* [TASK ITEM]:
Restate verbatim the span of lines below between the line with "yellow plate H2" and the line with "black slope C6:D6", including those two lines, and only that span.
####
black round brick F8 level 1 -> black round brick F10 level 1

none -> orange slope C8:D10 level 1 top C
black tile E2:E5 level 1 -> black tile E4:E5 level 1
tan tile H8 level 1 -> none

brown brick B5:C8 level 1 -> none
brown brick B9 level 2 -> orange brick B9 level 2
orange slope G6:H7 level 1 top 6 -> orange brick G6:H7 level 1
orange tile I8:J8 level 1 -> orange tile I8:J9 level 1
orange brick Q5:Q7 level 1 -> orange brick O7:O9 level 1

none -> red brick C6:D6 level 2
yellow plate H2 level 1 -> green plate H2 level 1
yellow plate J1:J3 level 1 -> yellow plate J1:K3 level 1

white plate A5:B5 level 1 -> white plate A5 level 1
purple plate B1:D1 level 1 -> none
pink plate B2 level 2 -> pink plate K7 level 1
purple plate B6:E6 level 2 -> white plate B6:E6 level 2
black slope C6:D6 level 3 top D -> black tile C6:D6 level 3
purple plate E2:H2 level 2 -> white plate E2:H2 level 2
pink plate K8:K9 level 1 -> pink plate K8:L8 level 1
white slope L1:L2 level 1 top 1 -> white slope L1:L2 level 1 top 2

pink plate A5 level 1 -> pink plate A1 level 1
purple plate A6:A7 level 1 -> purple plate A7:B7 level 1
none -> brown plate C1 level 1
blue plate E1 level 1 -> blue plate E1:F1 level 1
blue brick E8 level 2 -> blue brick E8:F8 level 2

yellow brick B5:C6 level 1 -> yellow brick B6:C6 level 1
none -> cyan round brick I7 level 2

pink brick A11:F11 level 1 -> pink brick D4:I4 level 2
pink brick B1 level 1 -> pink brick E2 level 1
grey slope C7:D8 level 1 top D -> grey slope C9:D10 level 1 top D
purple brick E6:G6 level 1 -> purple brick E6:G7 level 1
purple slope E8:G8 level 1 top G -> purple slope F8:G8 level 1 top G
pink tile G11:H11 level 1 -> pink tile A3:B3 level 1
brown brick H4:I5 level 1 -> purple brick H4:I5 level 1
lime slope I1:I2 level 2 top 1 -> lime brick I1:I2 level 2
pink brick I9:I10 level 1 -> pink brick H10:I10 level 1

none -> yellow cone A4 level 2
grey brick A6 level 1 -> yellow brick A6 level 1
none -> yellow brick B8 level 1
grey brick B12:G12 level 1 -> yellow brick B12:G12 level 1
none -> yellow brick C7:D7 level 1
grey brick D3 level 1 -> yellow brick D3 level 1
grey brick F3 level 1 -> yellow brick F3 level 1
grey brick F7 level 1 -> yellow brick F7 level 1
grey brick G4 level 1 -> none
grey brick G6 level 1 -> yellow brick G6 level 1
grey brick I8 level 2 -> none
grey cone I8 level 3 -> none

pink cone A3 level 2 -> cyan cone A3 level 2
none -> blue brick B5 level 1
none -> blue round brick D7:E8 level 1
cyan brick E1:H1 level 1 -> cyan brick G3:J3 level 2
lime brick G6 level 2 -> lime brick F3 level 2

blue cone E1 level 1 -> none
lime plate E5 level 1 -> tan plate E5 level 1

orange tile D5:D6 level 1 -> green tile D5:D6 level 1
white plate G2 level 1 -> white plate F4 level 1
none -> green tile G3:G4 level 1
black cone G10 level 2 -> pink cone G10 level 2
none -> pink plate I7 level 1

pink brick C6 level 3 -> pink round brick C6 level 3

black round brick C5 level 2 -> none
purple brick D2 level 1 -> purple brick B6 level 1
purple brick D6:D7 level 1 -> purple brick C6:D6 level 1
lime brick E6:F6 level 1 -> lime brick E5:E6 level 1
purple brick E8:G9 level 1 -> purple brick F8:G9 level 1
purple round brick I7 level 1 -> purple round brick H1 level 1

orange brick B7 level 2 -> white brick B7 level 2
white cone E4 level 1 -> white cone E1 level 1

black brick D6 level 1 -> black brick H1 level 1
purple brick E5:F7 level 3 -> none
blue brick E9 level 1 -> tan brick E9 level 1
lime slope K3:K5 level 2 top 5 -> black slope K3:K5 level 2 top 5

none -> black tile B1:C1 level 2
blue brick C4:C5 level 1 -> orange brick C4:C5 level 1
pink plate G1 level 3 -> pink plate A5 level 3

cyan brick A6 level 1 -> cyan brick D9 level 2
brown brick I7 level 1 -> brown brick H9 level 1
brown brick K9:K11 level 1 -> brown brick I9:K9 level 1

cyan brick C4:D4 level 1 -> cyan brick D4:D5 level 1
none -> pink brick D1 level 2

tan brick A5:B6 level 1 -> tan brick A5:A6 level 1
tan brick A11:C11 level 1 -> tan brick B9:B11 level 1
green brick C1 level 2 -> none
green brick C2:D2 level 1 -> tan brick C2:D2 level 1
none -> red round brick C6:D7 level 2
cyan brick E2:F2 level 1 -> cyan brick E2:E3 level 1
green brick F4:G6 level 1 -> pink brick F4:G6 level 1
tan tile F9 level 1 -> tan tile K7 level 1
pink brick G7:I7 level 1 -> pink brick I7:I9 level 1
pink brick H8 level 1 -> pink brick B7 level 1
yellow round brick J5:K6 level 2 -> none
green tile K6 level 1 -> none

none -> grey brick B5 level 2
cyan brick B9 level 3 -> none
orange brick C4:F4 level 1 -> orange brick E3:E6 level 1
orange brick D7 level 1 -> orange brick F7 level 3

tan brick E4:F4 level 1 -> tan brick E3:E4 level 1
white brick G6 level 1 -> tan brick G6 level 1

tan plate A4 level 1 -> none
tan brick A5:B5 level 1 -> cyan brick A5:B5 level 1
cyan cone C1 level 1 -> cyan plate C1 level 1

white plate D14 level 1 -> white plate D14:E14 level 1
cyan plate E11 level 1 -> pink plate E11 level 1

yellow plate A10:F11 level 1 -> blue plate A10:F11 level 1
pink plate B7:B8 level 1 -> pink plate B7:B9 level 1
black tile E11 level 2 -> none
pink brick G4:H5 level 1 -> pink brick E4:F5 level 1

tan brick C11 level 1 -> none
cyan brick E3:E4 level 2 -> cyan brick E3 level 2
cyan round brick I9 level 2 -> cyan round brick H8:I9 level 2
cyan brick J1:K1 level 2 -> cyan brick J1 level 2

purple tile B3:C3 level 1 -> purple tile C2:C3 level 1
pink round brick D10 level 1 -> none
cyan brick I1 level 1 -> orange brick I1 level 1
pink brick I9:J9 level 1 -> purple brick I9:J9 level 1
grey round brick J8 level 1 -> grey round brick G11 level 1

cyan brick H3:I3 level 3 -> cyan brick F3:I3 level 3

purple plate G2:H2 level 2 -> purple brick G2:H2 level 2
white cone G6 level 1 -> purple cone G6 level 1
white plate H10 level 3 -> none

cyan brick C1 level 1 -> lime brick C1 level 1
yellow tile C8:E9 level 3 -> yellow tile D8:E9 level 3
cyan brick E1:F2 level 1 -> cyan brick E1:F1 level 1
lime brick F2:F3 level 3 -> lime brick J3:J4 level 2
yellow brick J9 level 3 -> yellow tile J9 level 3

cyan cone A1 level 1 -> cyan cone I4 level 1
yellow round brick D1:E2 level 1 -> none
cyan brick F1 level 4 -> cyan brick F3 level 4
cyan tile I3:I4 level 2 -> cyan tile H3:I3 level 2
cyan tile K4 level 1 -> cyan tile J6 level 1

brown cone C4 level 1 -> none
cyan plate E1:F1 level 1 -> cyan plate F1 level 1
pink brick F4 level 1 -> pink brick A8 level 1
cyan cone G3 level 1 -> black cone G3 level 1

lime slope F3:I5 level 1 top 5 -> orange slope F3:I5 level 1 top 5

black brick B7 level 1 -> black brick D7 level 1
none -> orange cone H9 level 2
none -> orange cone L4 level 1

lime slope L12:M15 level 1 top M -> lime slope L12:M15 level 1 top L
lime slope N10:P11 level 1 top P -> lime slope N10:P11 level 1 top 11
####
* [REPLY]:
yellow plate H2 level 1 -> green plate H2 level 1
yellow plate J1:J3 level 1 -> yellow plate J1:K3 level 1

white plate A5:B5 level 1 -> white plate A5 level 1
purple plate B1:D1 level 1 -> none
pink plate B2 level 2 -> pink plate K7 level 1
purple plate B6:E6 level 2 -> white plate B6:E6 level 2
black slope C6:D6 level 3 top D -> black tile C6:D6 level 3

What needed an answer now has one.